* What is needed:
Return the records exactly, from the first line through the "RFID pin SS: GP5 -> GP20" line.

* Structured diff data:
..............................

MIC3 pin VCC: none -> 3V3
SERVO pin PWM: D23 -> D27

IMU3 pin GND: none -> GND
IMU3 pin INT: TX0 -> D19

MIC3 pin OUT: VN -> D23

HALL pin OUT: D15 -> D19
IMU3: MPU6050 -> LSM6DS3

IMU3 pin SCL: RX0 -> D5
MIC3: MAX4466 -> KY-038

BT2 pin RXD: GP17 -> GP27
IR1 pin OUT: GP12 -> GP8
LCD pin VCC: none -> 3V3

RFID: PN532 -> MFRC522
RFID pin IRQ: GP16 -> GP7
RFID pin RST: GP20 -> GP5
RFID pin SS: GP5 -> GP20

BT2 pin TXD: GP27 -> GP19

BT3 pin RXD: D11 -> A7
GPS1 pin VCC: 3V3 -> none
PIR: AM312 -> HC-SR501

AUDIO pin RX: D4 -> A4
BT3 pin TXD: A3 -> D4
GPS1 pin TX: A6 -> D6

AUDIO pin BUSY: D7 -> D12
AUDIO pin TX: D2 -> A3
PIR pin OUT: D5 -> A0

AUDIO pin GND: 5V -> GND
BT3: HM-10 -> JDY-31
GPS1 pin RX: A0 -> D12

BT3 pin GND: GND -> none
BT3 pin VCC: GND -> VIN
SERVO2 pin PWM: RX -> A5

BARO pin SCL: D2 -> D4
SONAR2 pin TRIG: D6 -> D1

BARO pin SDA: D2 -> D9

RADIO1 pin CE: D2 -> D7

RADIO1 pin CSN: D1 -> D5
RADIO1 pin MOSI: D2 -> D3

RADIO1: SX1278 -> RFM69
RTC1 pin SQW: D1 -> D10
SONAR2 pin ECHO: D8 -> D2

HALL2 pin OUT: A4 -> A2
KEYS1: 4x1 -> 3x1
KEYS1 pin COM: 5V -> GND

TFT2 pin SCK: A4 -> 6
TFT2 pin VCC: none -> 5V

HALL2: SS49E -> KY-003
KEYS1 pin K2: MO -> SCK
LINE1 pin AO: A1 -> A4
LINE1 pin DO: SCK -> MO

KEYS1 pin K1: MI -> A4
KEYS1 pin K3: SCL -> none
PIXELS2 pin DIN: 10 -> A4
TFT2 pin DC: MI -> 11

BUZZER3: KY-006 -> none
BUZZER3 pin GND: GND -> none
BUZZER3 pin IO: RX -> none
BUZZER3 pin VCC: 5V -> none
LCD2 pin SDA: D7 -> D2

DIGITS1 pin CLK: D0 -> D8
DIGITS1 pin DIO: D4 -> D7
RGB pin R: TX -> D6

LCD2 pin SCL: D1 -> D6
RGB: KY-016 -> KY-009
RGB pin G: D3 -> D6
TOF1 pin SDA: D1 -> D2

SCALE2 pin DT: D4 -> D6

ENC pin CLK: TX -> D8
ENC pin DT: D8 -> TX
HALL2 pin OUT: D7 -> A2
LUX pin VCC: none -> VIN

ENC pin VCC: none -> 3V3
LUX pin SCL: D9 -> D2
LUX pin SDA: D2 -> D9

..............................

* Task response:
MIC3 pin VCC: none -> 3V3
SERVO pin PWM: D23 -> D27

IMU3 pin GND: none -> GND
IMU3 pin INT: TX0 -> D19

MIC3 pin OUT: VN -> D23

HALL pin OUT: D15 -> D19
IMU3: MPU6050 -> LSM6DS3

IMU3 pin SCL: RX0 -> D5
MIC3: MAX4466 -> KY-038

BT2 pin RXD: GP17 -> GP27
IR1 pin OUT: GP12 -> GP8
LCD pin VCC: none -> 3V3

RFID: PN532 -> MFRC522
RFID pin IRQ: GP16 -> GP7
RFID pin RST: GP20 -> GP5
RFID pin SS: GP5 -> GP20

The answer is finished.